= Beginning of Section =

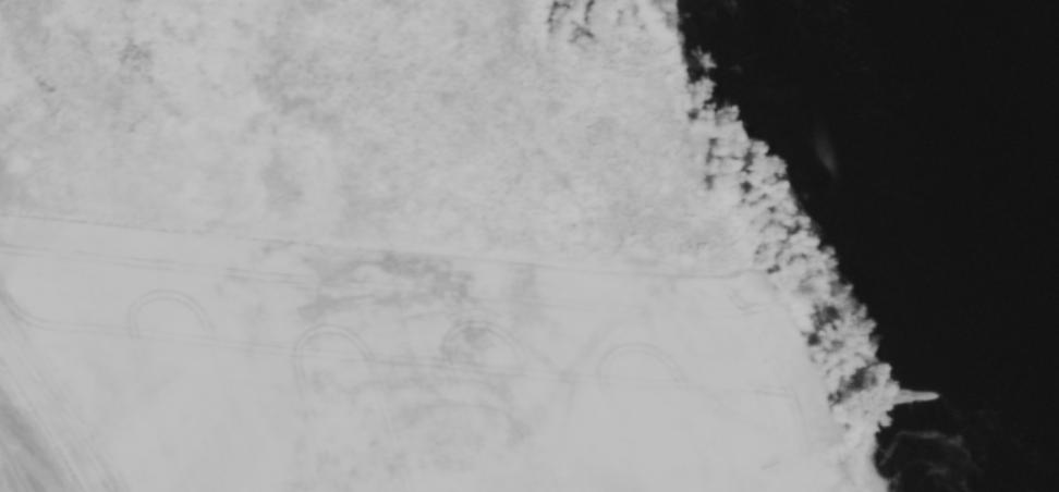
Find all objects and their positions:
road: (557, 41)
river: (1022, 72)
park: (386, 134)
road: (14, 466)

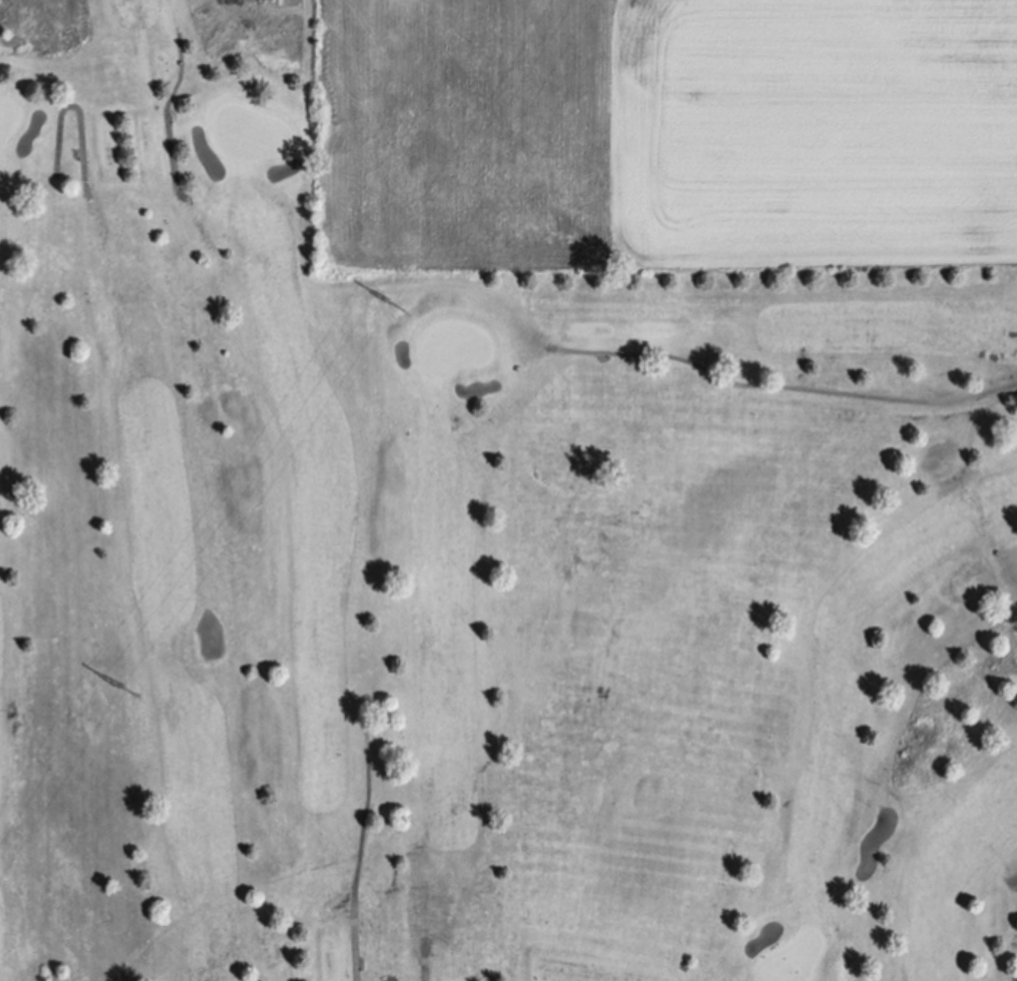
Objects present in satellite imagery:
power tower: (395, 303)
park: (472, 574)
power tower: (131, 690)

= End of Section =

▶ **Work required**
The result should be an exact retyped version of all the entries above, containing no pictures.

▶ **Output of the task**
Find all objects and their positions:
road: (557, 41)
river: (1022, 72)
park: (386, 134)
road: (14, 466)

Objects present in satellite imagery:
power tower: (395, 303)
park: (472, 574)
power tower: (131, 690)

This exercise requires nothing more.